## EXERCISE OBJECTIVE
All lines of the records below that contain the word "grey" must be listed.

Collected data:

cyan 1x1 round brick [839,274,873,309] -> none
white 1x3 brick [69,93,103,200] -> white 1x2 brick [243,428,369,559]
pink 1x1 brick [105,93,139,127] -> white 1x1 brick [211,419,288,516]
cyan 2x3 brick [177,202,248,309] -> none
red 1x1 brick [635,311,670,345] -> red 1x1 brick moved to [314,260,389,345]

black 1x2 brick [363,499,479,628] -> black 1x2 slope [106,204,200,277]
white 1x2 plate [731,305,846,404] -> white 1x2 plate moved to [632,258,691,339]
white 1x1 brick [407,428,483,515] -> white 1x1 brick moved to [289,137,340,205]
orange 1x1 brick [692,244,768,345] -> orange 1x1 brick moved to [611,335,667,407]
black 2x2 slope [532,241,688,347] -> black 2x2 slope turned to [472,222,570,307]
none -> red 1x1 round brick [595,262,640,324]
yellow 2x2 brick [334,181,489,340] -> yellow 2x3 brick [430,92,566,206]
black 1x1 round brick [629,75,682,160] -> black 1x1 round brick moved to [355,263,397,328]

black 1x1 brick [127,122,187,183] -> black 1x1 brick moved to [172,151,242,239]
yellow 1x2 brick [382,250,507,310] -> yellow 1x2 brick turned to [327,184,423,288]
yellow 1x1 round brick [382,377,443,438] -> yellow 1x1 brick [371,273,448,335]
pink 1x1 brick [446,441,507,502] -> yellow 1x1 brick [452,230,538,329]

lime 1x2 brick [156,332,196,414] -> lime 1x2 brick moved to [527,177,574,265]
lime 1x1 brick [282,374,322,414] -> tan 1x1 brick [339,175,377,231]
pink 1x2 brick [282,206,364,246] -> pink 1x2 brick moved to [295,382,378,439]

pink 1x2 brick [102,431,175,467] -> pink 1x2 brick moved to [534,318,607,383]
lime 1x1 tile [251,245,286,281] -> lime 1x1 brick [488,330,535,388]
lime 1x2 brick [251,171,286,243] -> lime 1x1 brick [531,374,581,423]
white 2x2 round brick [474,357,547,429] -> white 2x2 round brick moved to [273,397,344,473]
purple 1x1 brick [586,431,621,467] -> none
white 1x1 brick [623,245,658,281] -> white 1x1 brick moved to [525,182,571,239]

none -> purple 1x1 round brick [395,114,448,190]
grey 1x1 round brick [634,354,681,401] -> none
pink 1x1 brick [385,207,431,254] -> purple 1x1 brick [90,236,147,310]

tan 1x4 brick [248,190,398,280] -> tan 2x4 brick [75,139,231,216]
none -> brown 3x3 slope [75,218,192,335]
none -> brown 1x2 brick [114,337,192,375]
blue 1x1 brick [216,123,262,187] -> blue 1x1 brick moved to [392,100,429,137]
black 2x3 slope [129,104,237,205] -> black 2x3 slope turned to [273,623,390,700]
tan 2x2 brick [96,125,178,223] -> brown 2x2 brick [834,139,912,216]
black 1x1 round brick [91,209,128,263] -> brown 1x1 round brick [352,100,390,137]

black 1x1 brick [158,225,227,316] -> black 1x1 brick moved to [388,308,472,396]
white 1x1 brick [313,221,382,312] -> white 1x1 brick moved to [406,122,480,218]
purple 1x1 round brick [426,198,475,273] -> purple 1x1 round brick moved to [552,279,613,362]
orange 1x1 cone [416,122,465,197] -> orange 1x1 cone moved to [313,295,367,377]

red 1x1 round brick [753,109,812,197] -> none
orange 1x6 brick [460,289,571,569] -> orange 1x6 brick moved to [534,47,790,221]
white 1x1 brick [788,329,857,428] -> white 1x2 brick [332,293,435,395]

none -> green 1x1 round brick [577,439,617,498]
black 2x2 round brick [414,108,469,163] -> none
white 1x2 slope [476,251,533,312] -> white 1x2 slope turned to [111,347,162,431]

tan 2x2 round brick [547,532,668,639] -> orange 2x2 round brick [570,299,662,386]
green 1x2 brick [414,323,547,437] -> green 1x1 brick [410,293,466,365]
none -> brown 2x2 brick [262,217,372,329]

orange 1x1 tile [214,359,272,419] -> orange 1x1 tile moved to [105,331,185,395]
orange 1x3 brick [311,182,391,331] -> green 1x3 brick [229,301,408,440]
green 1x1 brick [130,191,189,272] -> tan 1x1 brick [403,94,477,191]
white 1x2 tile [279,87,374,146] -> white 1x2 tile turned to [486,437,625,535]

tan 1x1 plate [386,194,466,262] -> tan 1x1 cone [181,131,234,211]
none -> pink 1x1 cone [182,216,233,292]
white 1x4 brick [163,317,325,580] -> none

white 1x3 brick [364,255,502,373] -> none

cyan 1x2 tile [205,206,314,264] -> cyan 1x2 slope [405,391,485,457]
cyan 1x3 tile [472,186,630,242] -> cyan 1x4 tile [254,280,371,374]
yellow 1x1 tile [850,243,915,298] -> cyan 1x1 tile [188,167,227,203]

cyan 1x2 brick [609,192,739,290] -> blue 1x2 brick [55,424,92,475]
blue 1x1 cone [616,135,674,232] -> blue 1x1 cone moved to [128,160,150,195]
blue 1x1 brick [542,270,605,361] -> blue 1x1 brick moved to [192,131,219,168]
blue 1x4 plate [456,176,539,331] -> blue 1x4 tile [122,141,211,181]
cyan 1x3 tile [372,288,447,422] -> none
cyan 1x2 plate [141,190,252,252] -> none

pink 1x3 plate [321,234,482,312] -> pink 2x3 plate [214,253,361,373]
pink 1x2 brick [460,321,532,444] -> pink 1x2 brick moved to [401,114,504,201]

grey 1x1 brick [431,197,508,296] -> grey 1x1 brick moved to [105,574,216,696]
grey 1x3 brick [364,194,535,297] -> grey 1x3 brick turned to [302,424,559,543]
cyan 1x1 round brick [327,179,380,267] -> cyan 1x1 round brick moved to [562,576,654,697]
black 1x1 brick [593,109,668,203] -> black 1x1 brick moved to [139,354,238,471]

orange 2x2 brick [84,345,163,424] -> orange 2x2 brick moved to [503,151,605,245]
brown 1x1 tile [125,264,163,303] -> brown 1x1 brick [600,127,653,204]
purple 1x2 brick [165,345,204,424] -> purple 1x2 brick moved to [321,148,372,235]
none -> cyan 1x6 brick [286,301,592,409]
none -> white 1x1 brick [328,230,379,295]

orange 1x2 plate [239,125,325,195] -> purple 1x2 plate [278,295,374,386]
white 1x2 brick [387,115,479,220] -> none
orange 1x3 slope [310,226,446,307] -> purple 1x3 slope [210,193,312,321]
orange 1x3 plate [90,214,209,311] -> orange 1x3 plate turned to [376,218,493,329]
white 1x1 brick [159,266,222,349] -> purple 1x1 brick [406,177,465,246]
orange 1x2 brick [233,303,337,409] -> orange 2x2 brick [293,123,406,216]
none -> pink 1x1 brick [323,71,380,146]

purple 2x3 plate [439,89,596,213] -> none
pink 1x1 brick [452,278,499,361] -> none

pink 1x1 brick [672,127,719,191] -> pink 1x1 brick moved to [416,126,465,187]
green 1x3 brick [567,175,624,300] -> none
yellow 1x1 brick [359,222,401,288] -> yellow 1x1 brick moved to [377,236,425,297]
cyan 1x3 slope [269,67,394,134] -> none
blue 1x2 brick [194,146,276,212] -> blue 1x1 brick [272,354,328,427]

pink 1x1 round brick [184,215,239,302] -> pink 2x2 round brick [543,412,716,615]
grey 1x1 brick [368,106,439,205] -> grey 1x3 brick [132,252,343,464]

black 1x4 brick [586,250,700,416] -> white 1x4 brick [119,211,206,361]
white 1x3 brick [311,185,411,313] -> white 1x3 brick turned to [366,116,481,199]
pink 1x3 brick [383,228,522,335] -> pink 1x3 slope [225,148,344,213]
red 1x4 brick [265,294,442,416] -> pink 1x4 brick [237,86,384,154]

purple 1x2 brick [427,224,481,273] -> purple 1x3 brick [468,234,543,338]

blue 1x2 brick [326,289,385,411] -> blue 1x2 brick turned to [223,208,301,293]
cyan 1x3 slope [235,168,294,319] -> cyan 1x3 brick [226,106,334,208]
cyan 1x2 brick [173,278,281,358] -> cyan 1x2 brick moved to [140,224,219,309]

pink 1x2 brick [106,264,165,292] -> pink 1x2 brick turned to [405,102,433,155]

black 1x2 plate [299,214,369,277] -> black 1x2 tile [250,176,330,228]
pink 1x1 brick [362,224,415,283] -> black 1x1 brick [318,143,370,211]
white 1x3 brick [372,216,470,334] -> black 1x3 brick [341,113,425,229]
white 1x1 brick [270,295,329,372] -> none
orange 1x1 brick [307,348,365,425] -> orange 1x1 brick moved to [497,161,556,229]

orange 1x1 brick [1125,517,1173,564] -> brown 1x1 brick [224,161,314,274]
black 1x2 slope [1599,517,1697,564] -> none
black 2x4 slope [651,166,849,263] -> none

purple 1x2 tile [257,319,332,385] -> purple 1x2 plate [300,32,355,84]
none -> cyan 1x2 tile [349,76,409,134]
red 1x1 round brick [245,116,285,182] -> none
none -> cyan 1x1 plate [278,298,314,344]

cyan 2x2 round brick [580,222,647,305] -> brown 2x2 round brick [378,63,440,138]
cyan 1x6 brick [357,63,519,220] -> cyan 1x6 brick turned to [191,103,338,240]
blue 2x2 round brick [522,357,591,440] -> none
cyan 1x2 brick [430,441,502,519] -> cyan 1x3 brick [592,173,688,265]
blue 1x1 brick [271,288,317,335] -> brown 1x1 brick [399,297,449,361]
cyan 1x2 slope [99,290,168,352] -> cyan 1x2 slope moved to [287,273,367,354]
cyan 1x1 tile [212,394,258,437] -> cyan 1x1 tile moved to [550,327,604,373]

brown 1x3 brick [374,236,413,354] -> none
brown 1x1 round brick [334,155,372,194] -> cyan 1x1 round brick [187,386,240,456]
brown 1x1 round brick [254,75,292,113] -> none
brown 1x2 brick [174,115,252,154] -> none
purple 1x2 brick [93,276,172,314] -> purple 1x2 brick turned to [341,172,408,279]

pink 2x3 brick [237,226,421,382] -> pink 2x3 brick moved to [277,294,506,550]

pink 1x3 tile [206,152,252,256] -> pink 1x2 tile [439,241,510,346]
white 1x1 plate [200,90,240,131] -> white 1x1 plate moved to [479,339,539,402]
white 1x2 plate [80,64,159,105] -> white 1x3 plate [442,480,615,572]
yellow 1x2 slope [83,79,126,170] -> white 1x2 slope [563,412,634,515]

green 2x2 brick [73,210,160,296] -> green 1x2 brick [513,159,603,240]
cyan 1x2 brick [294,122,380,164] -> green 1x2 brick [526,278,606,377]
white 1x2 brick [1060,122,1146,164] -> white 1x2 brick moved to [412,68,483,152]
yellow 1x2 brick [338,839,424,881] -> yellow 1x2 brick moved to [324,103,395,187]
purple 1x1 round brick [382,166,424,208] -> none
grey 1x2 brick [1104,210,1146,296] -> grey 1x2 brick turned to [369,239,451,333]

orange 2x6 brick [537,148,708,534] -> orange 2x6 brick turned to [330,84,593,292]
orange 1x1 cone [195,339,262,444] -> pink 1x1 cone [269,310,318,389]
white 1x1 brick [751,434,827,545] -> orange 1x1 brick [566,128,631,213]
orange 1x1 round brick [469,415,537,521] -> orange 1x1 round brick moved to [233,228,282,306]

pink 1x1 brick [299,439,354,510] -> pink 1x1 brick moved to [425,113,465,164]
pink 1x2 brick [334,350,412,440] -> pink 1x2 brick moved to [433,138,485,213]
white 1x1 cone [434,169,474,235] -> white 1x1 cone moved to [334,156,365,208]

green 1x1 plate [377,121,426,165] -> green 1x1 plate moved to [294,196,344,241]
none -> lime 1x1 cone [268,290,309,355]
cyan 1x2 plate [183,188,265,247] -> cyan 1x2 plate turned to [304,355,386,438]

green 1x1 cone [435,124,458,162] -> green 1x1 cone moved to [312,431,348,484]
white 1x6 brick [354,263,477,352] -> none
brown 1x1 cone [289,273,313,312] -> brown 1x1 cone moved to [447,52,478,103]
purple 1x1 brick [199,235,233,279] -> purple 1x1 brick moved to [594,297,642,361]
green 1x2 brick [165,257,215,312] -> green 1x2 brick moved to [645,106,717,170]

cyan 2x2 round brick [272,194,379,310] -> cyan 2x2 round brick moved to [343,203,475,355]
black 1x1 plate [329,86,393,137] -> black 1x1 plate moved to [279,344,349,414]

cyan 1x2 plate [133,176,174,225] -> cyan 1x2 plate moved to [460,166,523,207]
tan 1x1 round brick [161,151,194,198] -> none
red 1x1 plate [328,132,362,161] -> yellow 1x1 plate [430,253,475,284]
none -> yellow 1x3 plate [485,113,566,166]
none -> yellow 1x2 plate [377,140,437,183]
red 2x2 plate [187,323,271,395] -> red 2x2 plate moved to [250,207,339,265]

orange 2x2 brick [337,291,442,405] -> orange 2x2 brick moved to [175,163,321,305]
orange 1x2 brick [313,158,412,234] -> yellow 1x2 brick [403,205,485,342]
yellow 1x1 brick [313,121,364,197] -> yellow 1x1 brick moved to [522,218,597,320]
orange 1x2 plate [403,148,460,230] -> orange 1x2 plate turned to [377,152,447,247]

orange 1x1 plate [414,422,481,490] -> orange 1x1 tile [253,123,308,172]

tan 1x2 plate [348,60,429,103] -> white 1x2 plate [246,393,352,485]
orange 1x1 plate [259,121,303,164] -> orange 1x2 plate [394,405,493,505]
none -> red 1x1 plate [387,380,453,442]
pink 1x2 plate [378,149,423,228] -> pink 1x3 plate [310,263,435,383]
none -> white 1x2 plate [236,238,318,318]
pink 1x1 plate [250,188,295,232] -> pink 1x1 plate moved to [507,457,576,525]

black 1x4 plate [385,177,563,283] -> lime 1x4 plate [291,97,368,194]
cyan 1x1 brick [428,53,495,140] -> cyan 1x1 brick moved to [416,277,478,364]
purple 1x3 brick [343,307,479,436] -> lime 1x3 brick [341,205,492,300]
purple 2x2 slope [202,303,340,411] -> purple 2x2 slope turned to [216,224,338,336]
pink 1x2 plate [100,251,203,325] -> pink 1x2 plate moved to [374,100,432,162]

## ANSWER FOR THE TASK
grey 1x1 round brick [634,354,681,401] -> none
grey 1x1 brick [431,197,508,296] -> grey 1x1 brick moved to [105,574,216,696]
grey 1x3 brick [364,194,535,297] -> grey 1x3 brick turned to [302,424,559,543]
grey 1x1 brick [368,106,439,205] -> grey 1x3 brick [132,252,343,464]
grey 1x2 brick [1104,210,1146,296] -> grey 1x2 brick turned to [369,239,451,333]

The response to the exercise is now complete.